Exercise aim ::
Every entry must be duplicated precisely as written.

(Stored items from a collection)

══════

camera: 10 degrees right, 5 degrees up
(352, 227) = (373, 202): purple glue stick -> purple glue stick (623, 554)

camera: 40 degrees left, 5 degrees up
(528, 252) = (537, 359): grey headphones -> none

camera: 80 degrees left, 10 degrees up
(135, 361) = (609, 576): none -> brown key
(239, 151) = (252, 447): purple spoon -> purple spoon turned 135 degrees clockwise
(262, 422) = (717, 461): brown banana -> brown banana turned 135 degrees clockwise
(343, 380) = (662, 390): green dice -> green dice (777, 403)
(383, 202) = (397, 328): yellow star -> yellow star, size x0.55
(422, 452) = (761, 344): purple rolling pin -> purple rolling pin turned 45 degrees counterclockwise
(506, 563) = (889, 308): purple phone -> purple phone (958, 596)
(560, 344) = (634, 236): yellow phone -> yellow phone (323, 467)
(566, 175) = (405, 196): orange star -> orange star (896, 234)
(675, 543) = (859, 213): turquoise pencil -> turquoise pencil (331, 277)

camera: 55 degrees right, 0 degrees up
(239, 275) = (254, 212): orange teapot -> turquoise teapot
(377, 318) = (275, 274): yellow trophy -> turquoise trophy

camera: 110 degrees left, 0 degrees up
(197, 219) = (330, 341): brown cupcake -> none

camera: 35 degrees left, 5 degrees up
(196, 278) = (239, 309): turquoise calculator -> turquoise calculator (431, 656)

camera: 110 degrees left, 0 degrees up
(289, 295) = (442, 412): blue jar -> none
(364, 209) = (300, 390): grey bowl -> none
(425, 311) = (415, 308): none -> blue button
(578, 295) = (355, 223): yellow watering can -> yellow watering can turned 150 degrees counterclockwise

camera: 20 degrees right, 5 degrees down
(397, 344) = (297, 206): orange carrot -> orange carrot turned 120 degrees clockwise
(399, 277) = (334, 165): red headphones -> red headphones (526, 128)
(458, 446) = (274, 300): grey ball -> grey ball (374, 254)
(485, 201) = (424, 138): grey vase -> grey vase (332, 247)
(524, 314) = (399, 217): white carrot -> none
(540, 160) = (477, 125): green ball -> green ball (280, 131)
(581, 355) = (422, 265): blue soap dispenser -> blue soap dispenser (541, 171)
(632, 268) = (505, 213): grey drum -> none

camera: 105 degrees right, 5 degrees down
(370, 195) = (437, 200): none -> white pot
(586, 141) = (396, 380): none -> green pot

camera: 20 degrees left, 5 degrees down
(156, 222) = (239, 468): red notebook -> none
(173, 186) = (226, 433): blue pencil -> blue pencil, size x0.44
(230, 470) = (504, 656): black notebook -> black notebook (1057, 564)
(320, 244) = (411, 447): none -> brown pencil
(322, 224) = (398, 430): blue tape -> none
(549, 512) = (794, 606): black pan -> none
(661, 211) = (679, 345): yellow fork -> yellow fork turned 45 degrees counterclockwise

══════

Answer section ::
camera: 10 degrees right, 5 degrees up
(352, 227) = (373, 202): purple glue stick -> purple glue stick (623, 554)

camera: 40 degrees left, 5 degrees up
(528, 252) = (537, 359): grey headphones -> none

camera: 80 degrees left, 10 degrees up
(135, 361) = (609, 576): none -> brown key
(239, 151) = (252, 447): purple spoon -> purple spoon turned 135 degrees clockwise
(262, 422) = (717, 461): brown banana -> brown banana turned 135 degrees clockwise
(343, 380) = (662, 390): green dice -> green dice (777, 403)
(383, 202) = (397, 328): yellow star -> yellow star, size x0.55
(422, 452) = (761, 344): purple rolling pin -> purple rolling pin turned 45 degrees counterclockwise
(506, 563) = (889, 308): purple phone -> purple phone (958, 596)
(560, 344) = (634, 236): yellow phone -> yellow phone (323, 467)
(566, 175) = (405, 196): orange star -> orange star (896, 234)
(675, 543) = (859, 213): turquoise pencil -> turquoise pencil (331, 277)

camera: 55 degrees right, 0 degrees up
(239, 275) = (254, 212): orange teapot -> turquoise teapot
(377, 318) = (275, 274): yellow trophy -> turquoise trophy

camera: 110 degrees left, 0 degrees up
(197, 219) = (330, 341): brown cupcake -> none

camera: 35 degrees left, 5 degrees up
(196, 278) = (239, 309): turquoise calculator -> turquoise calculator (431, 656)

camera: 110 degrees left, 0 degrees up
(289, 295) = (442, 412): blue jar -> none
(364, 209) = (300, 390): grey bowl -> none
(425, 311) = (415, 308): none -> blue button
(578, 295) = (355, 223): yellow watering can -> yellow watering can turned 150 degrees counterclockwise

camera: 20 degrees right, 5 degrees down
(397, 344) = (297, 206): orange carrot -> orange carrot turned 120 degrees clockwise
(399, 277) = (334, 165): red headphones -> red headphones (526, 128)
(458, 446) = (274, 300): grey ball -> grey ball (374, 254)
(485, 201) = (424, 138): grey vase -> grey vase (332, 247)
(524, 314) = (399, 217): white carrot -> none
(540, 160) = (477, 125): green ball -> green ball (280, 131)
(581, 355) = (422, 265): blue soap dispenser -> blue soap dispenser (541, 171)
(632, 268) = (505, 213): grey drum -> none

camera: 105 degrees right, 5 degrees down
(370, 195) = (437, 200): none -> white pot
(586, 141) = (396, 380): none -> green pot

camera: 20 degrees left, 5 degrees down
(156, 222) = (239, 468): red notebook -> none
(173, 186) = (226, 433): blue pencil -> blue pencil, size x0.44
(230, 470) = (504, 656): black notebook -> black notebook (1057, 564)
(320, 244) = (411, 447): none -> brown pencil
(322, 224) = (398, 430): blue tape -> none
(549, 512) = (794, 606): black pan -> none
(661, 211) = (679, 345): yellow fork -> yellow fork turned 45 degrees counterclockwise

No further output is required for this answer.